WORK INSTRUCTION — Below are lines of data, and only some are wanted. Please repeat exactly those from the line that has "camera: 55 degrees left, 5 degrees down" through the line that has "grey_rasisaduk [841, 704]".
★ ★ ★ ★
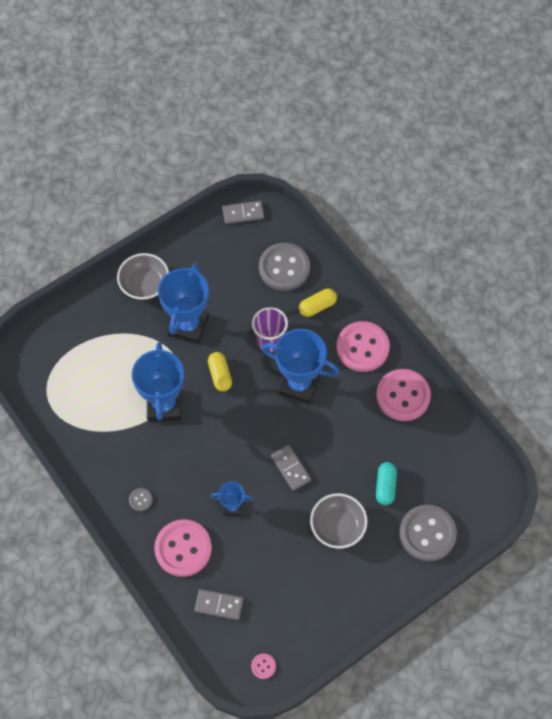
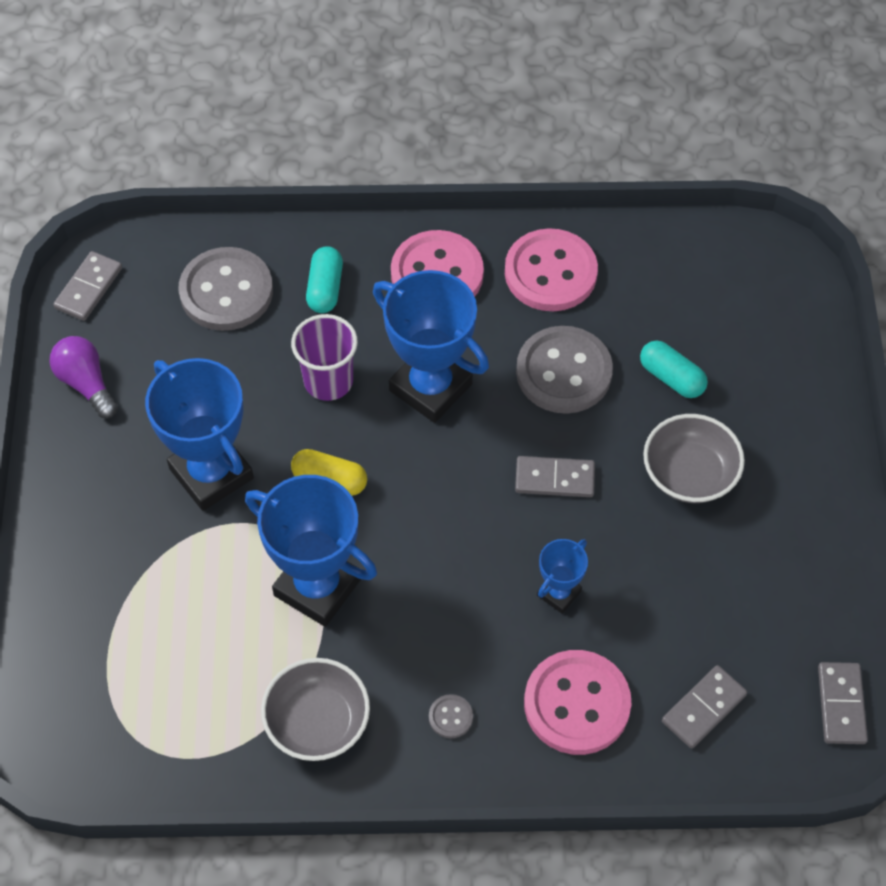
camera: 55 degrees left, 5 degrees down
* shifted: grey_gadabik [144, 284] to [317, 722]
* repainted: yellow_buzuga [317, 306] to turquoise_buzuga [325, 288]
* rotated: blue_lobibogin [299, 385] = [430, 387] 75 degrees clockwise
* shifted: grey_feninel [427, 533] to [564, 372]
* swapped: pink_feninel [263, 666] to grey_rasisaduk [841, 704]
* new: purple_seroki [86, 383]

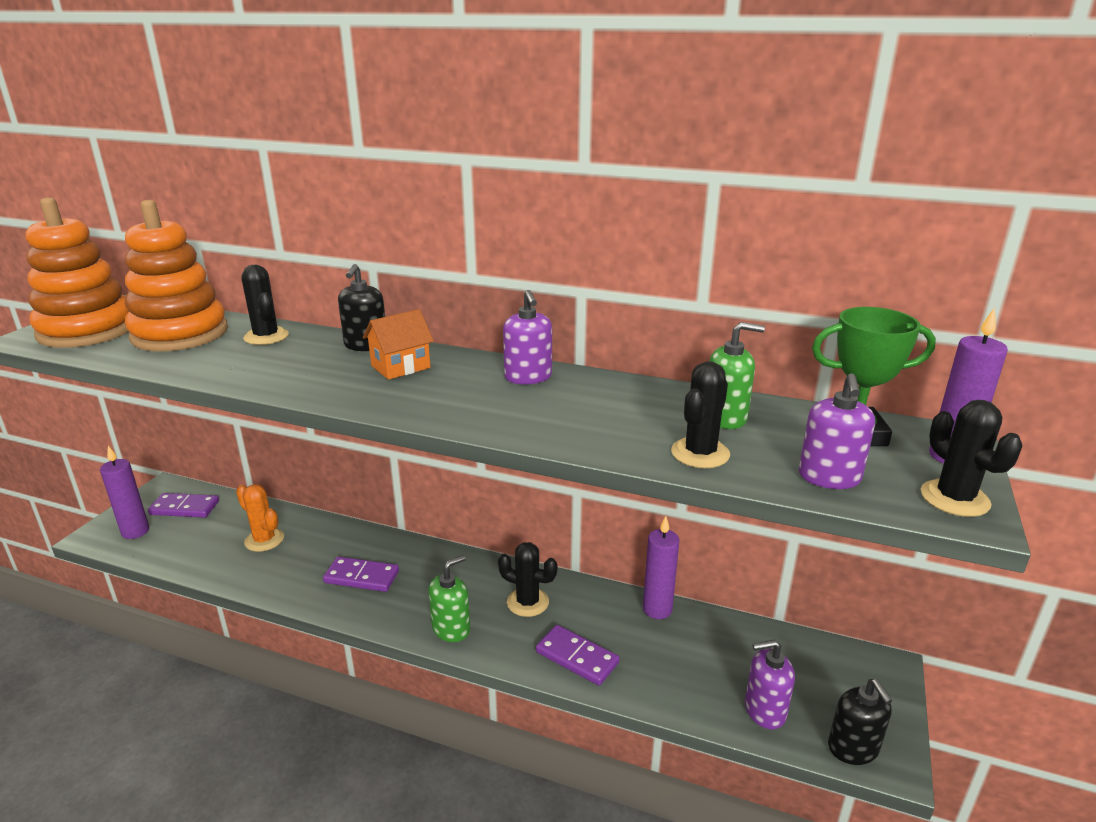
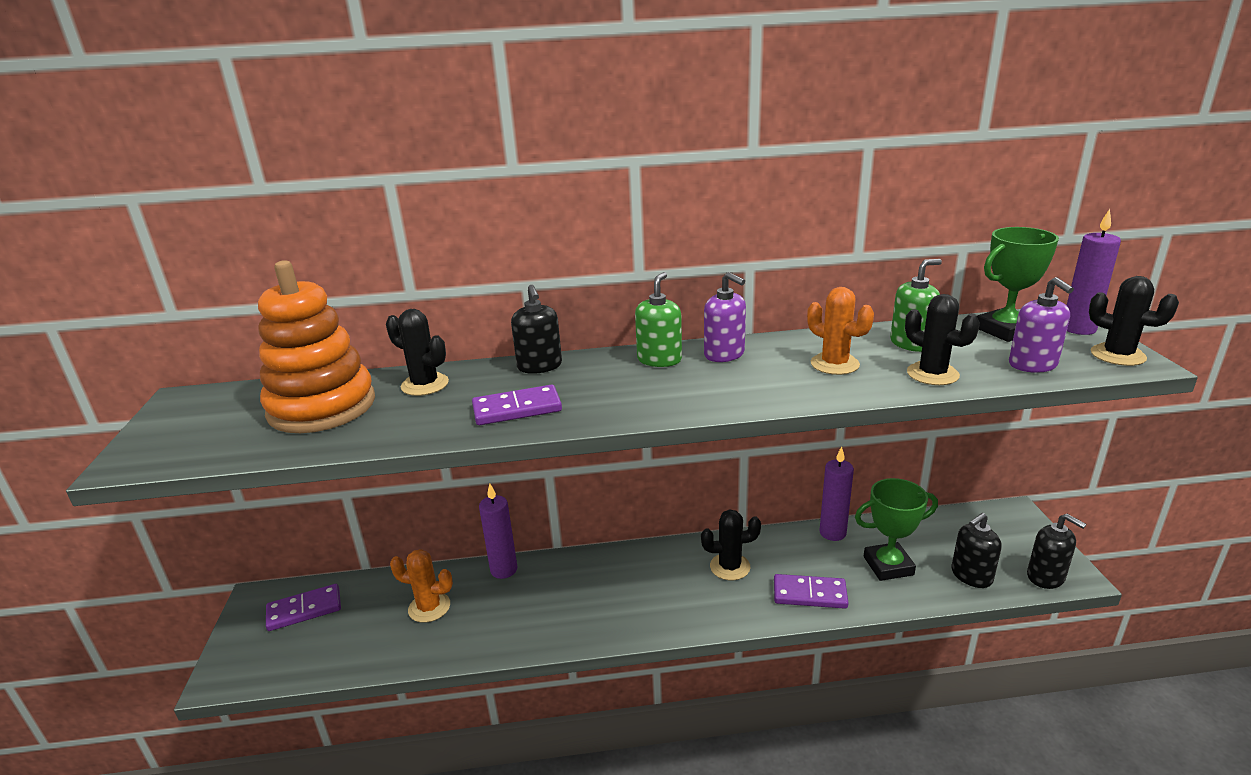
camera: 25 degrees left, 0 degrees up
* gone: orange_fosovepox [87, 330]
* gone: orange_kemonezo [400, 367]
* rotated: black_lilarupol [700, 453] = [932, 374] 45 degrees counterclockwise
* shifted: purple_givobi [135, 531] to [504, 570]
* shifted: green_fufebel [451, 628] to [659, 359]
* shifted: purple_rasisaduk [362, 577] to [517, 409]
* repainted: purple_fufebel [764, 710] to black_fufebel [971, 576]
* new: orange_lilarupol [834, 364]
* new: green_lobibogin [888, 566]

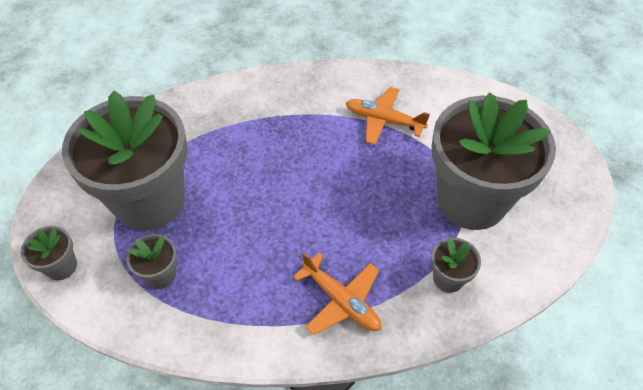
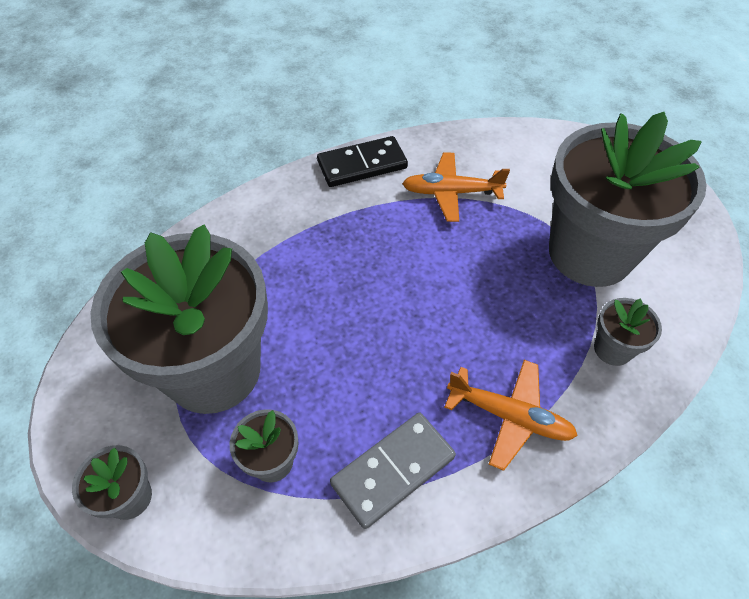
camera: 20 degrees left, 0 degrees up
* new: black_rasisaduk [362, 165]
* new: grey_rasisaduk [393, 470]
★ ★ ★ ★
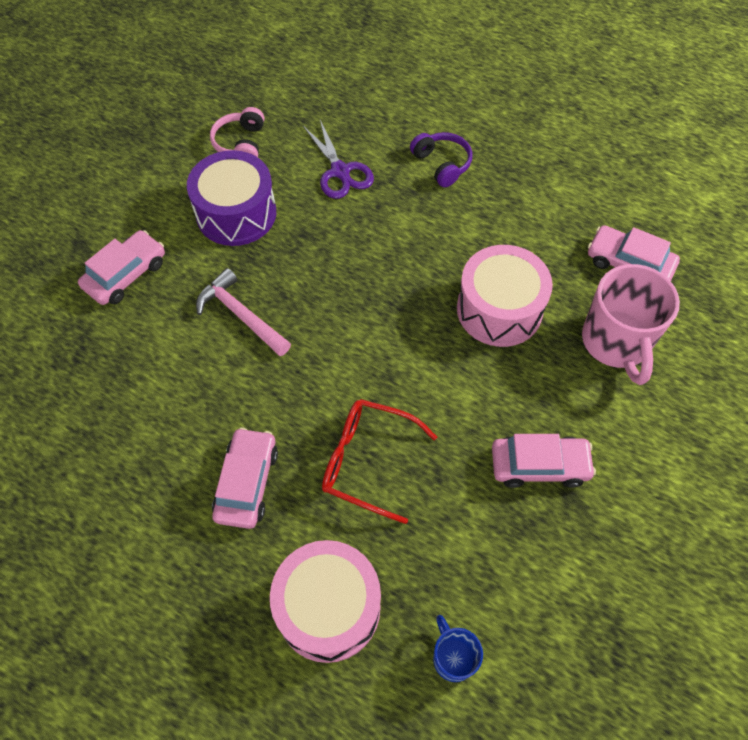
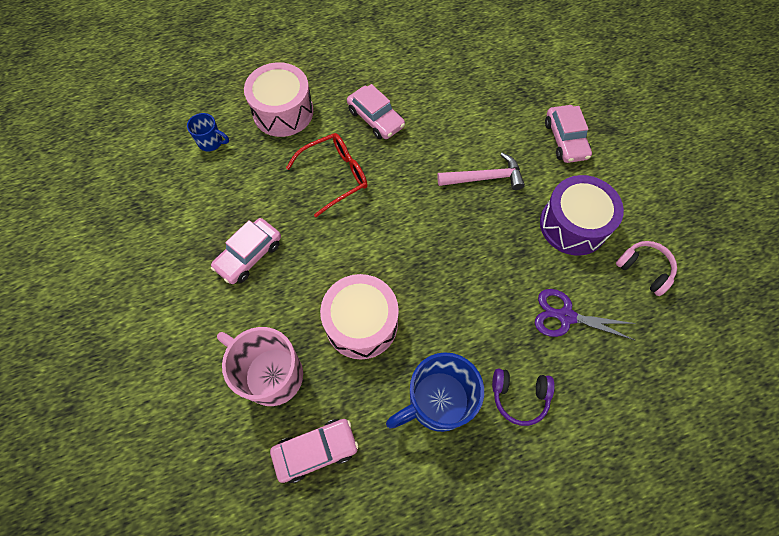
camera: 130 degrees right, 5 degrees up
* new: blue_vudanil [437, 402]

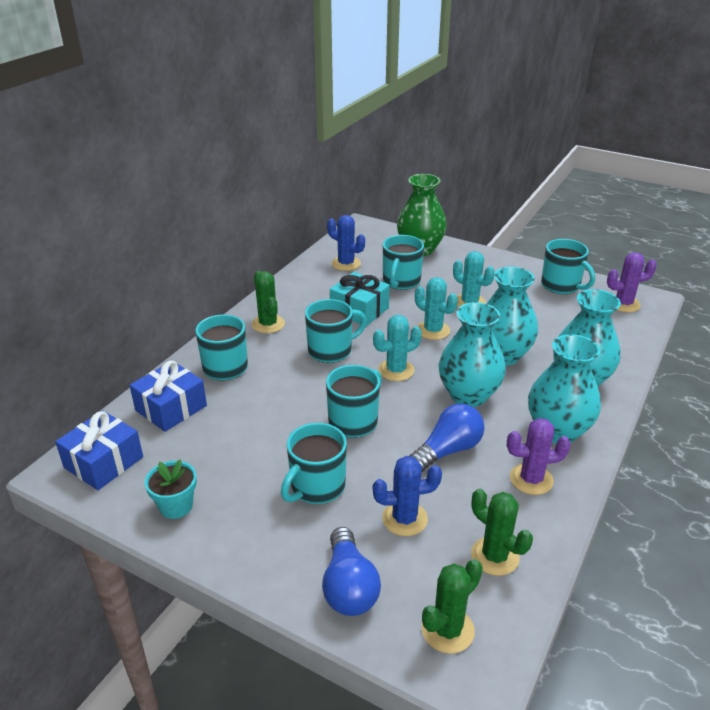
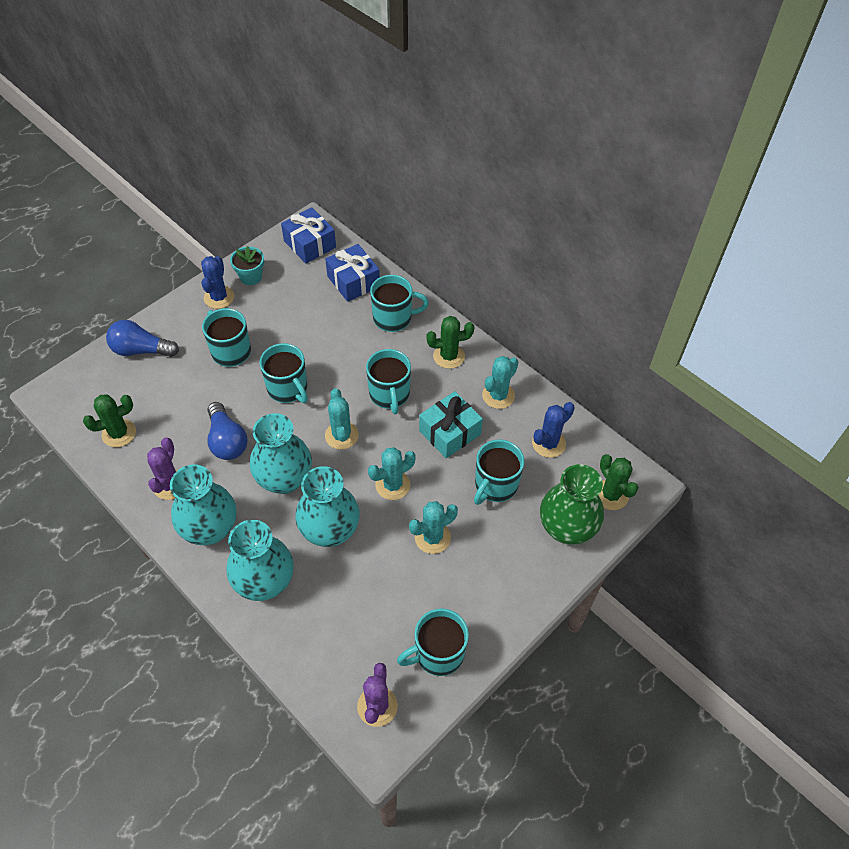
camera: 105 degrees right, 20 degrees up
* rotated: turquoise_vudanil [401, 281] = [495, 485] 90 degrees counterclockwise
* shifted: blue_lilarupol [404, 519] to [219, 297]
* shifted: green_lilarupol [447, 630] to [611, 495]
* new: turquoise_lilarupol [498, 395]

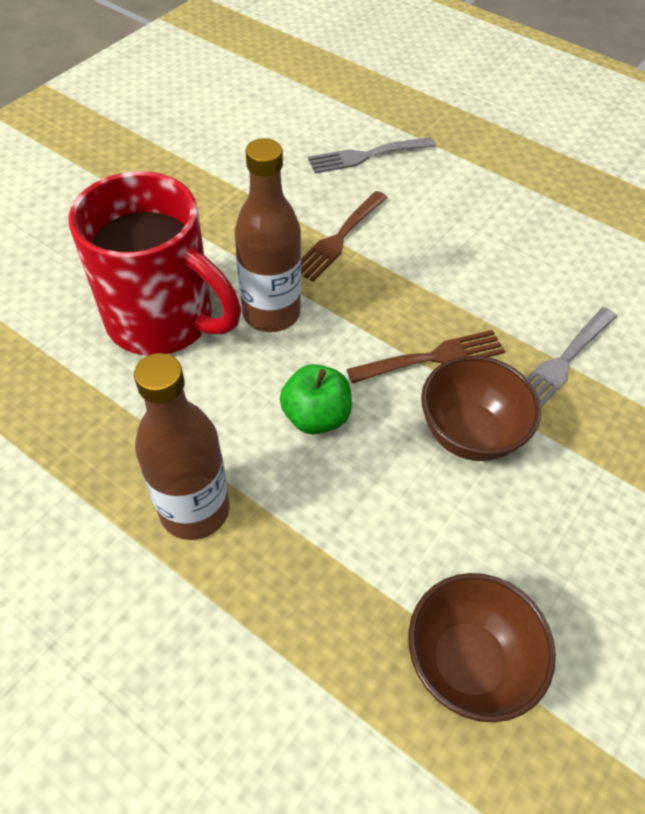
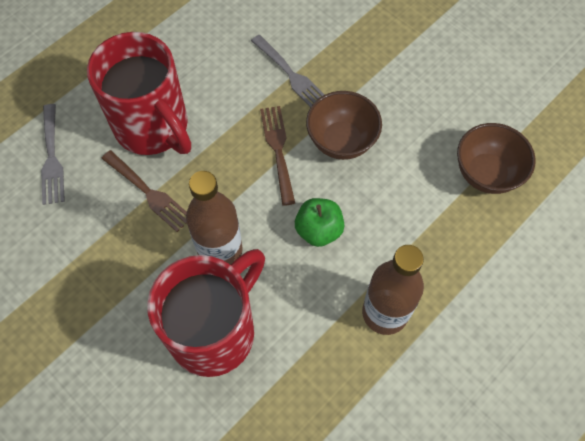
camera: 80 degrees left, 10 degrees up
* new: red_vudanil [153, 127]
★ ★ ★ ★
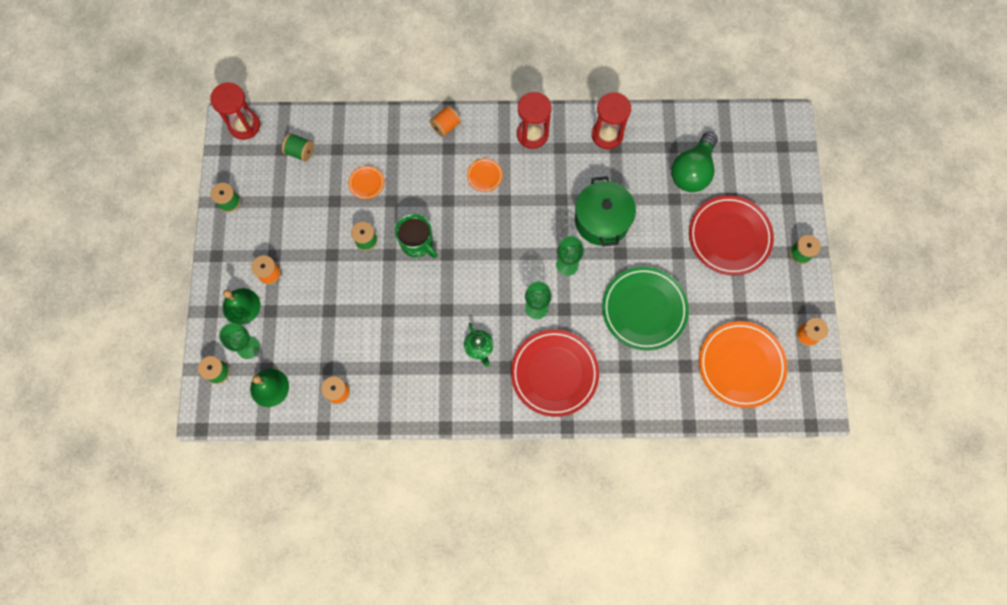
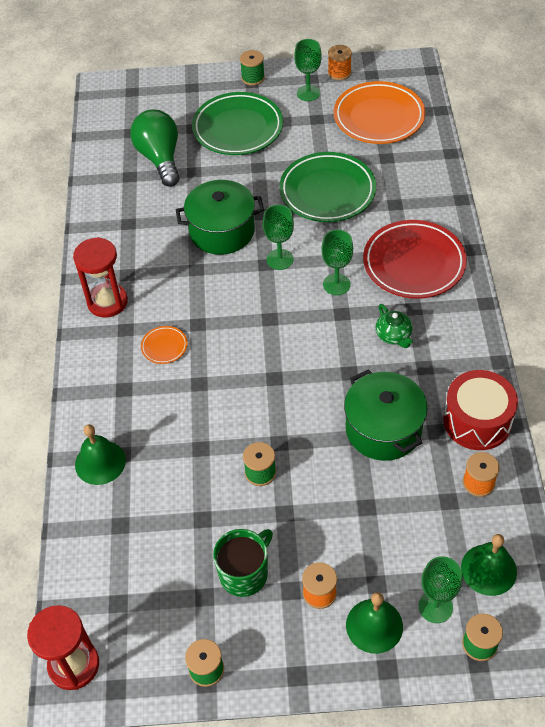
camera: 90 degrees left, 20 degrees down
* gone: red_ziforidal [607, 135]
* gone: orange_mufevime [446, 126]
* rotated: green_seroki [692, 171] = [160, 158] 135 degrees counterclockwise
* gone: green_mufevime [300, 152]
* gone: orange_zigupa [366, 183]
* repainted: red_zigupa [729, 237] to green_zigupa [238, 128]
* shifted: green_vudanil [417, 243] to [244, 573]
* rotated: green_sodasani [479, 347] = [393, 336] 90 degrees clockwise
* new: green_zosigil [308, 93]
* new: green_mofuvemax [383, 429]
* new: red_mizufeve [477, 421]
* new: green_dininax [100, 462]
★ ★ ★ ★
RESPONSE FOR THIS EXERCISE —
camera: 55 degrees left, 5 degrees down
* shifted: grey_gadabik [144, 284] to [317, 722]
* repainted: yellow_buzuga [317, 306] to turquoise_buzuga [325, 288]
* rotated: blue_lobibogin [299, 385] = [430, 387] 75 degrees clockwise
* shifted: grey_feninel [427, 533] to [564, 372]
* swapped: pink_feninel [263, 666] to grey_rasisaduk [841, 704]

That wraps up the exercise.